▶ Data shown:
--

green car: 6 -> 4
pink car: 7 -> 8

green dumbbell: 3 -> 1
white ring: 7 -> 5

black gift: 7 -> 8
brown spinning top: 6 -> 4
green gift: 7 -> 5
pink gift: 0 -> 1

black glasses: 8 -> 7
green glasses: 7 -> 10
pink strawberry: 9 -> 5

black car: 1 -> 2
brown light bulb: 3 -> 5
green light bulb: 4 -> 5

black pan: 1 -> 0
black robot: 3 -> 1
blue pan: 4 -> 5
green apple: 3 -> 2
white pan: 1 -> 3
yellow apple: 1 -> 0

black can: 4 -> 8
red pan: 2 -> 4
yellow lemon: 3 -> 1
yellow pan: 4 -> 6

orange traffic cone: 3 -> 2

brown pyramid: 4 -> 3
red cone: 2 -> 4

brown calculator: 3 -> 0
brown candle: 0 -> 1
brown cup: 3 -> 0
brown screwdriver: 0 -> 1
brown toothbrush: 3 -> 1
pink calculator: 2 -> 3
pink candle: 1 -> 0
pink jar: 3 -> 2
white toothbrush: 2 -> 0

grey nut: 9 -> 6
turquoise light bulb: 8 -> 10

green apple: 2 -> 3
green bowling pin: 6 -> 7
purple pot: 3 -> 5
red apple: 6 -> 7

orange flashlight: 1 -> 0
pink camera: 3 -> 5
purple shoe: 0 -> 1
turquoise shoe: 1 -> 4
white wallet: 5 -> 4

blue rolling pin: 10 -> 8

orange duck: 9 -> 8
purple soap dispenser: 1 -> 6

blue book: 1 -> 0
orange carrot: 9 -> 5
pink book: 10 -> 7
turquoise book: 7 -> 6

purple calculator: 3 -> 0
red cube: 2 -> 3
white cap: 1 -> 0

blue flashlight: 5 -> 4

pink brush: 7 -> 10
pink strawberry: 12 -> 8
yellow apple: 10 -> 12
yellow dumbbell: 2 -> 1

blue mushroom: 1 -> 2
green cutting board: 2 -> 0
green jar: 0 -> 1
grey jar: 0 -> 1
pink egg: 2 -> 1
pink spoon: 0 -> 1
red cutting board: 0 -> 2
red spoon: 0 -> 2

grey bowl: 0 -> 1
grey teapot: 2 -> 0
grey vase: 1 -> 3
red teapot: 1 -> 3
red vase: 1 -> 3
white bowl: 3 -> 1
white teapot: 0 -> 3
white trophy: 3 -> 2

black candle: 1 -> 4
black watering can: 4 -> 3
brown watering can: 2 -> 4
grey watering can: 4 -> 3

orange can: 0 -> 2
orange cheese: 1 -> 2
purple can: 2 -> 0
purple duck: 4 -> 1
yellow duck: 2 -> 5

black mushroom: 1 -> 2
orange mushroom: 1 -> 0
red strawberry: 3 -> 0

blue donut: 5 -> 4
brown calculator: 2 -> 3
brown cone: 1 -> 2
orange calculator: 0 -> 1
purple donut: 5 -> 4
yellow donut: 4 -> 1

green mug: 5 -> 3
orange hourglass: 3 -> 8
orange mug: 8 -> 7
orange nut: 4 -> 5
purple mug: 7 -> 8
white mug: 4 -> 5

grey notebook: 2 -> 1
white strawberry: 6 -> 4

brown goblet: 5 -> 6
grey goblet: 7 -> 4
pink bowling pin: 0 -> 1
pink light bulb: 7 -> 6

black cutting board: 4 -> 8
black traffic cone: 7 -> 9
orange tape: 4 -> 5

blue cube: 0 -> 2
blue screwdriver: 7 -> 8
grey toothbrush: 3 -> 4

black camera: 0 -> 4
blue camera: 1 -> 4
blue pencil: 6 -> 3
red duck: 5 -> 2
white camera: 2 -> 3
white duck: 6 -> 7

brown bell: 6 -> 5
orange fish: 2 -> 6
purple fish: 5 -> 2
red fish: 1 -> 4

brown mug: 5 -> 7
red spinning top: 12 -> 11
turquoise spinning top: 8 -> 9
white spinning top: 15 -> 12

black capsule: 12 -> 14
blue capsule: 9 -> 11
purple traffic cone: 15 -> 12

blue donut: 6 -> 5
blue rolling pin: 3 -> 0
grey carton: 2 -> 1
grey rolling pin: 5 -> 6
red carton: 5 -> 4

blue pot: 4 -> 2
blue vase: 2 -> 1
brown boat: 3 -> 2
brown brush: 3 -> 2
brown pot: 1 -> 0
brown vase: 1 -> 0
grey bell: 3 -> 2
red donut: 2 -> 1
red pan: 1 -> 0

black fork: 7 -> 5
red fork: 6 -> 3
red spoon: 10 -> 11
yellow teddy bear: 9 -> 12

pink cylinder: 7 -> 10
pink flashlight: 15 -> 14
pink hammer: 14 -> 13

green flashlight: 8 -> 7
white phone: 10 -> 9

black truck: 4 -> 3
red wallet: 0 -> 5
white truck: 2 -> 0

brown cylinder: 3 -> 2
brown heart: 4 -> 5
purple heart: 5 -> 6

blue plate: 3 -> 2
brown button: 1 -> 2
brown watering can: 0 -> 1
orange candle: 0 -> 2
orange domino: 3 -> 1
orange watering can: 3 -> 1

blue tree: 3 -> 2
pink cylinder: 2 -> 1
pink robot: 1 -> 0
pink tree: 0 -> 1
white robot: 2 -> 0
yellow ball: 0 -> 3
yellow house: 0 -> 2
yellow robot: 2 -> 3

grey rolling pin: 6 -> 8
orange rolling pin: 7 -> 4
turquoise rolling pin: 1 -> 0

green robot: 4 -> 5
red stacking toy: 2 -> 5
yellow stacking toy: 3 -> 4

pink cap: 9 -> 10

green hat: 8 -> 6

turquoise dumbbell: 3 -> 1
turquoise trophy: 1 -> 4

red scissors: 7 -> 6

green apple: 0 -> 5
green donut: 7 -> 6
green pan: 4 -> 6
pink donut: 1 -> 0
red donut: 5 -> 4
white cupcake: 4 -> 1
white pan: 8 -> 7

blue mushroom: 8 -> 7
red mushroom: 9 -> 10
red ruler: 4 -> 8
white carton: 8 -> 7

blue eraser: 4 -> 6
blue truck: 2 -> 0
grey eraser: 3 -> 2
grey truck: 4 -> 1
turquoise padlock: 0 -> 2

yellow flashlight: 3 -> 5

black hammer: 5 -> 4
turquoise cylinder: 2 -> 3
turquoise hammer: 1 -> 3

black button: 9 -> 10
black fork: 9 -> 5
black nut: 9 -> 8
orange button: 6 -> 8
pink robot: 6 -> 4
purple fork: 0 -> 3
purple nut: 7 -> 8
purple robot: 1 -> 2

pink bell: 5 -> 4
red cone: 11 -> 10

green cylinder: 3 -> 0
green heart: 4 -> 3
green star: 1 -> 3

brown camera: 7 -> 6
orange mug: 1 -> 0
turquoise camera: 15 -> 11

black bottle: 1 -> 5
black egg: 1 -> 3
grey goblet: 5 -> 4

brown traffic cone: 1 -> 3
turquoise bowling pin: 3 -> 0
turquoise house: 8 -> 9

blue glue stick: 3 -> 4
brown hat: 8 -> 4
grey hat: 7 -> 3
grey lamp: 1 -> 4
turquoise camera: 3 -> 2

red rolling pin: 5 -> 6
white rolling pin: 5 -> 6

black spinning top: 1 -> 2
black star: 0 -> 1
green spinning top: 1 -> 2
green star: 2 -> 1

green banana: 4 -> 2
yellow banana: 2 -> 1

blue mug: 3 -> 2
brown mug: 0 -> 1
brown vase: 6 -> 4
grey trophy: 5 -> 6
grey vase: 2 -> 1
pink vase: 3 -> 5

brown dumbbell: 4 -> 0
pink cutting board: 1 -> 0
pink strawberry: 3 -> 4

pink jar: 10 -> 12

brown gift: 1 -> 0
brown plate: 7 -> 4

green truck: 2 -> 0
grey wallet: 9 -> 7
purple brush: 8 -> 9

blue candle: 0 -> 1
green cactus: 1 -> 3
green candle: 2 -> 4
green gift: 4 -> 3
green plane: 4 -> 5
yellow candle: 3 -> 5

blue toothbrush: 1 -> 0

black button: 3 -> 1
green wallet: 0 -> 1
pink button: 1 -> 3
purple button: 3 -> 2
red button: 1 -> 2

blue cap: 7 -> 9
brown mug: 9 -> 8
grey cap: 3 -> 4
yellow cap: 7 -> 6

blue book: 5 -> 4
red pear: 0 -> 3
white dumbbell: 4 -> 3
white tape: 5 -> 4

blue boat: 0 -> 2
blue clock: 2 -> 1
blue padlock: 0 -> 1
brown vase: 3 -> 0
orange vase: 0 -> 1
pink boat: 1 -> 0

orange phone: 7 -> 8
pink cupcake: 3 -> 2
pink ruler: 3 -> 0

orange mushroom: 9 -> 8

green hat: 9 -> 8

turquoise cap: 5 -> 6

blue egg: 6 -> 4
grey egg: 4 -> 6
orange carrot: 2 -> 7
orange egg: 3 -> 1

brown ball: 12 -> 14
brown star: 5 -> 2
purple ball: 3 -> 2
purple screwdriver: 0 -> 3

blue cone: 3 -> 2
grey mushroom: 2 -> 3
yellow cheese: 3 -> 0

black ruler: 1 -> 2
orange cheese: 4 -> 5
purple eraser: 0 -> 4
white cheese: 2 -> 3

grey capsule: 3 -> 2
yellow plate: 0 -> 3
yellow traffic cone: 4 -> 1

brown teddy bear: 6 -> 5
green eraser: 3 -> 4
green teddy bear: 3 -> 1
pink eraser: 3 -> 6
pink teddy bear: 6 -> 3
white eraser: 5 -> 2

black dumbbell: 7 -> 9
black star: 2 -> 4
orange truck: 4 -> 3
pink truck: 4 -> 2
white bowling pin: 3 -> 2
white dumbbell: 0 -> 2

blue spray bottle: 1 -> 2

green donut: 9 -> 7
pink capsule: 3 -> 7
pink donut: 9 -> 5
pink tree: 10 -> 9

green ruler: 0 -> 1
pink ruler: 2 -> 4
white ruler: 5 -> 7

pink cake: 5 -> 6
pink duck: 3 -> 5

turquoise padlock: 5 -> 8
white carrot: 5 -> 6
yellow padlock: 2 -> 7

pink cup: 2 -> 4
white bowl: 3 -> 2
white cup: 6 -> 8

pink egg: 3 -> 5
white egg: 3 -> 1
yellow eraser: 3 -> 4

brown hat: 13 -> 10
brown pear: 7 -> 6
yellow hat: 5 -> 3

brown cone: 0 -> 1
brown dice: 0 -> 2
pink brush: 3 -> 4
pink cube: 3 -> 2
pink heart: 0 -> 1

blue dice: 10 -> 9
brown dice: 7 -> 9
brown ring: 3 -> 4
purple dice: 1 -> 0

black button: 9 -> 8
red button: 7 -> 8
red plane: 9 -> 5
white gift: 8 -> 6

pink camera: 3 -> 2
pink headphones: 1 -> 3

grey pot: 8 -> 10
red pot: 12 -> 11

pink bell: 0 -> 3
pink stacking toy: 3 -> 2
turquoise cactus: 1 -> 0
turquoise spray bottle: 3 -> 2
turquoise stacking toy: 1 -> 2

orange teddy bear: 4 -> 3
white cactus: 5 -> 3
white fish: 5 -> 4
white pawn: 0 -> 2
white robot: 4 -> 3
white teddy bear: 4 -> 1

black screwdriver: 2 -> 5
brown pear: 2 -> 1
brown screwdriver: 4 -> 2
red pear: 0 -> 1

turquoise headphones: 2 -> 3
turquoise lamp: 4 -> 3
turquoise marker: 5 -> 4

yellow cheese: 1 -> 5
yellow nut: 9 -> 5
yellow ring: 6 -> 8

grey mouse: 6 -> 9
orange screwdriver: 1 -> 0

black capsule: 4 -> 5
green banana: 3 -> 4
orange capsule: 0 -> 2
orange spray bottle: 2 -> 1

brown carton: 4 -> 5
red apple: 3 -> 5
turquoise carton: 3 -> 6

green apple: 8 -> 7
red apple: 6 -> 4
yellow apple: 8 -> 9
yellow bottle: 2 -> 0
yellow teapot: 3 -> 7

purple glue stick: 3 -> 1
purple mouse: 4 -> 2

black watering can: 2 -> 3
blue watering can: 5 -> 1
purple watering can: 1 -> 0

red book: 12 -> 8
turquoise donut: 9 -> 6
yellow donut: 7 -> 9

--

The lines needed are the ones from the first line of the entries through the line that contains "brown toothbrush: 3 -> 1", given again without any change.

green car: 6 -> 4
pink car: 7 -> 8

green dumbbell: 3 -> 1
white ring: 7 -> 5

black gift: 7 -> 8
brown spinning top: 6 -> 4
green gift: 7 -> 5
pink gift: 0 -> 1

black glasses: 8 -> 7
green glasses: 7 -> 10
pink strawberry: 9 -> 5

black car: 1 -> 2
brown light bulb: 3 -> 5
green light bulb: 4 -> 5

black pan: 1 -> 0
black robot: 3 -> 1
blue pan: 4 -> 5
green apple: 3 -> 2
white pan: 1 -> 3
yellow apple: 1 -> 0

black can: 4 -> 8
red pan: 2 -> 4
yellow lemon: 3 -> 1
yellow pan: 4 -> 6

orange traffic cone: 3 -> 2

brown pyramid: 4 -> 3
red cone: 2 -> 4

brown calculator: 3 -> 0
brown candle: 0 -> 1
brown cup: 3 -> 0
brown screwdriver: 0 -> 1
brown toothbrush: 3 -> 1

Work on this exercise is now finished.